▶ **Work instruction**: Your answer should consist of the lines below that hold the word "pink".

▶ **Dataset records**:
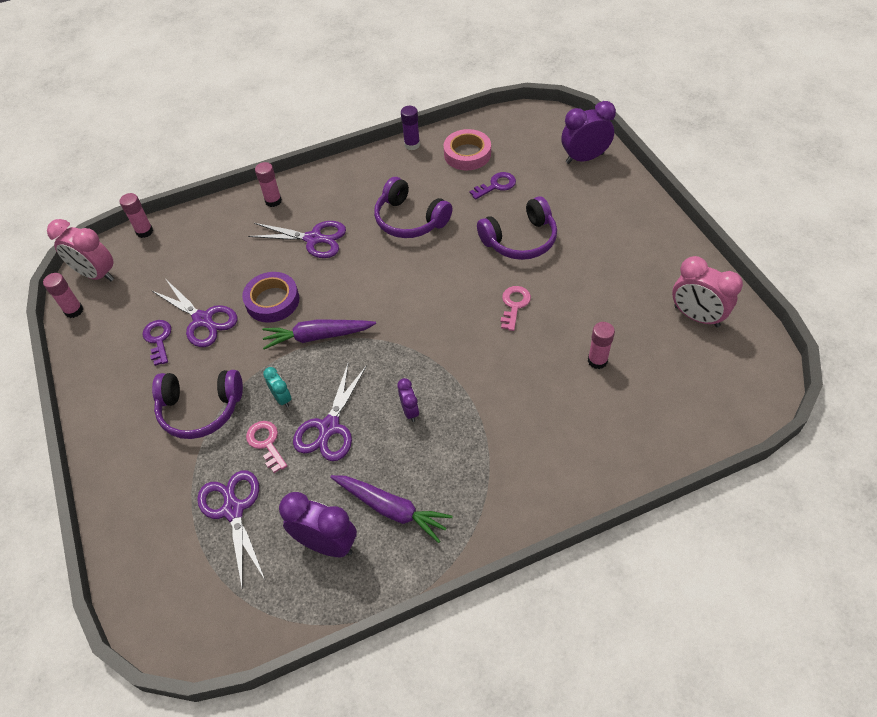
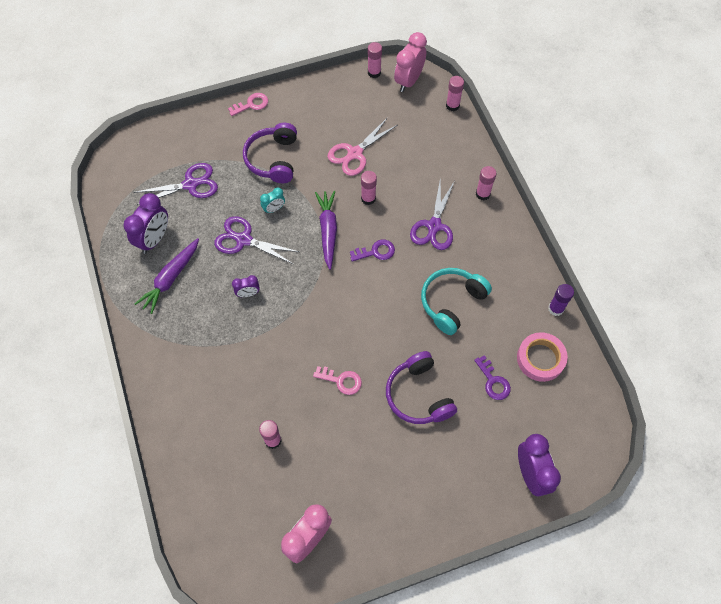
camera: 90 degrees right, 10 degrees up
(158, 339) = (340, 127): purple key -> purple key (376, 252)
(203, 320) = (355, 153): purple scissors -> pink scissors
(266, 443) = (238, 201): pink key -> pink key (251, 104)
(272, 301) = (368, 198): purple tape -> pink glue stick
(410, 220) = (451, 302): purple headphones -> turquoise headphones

▶ **Task answer**:
(203, 320) = (355, 153): purple scissors -> pink scissors
(266, 443) = (238, 201): pink key -> pink key (251, 104)
(272, 301) = (368, 198): purple tape -> pink glue stick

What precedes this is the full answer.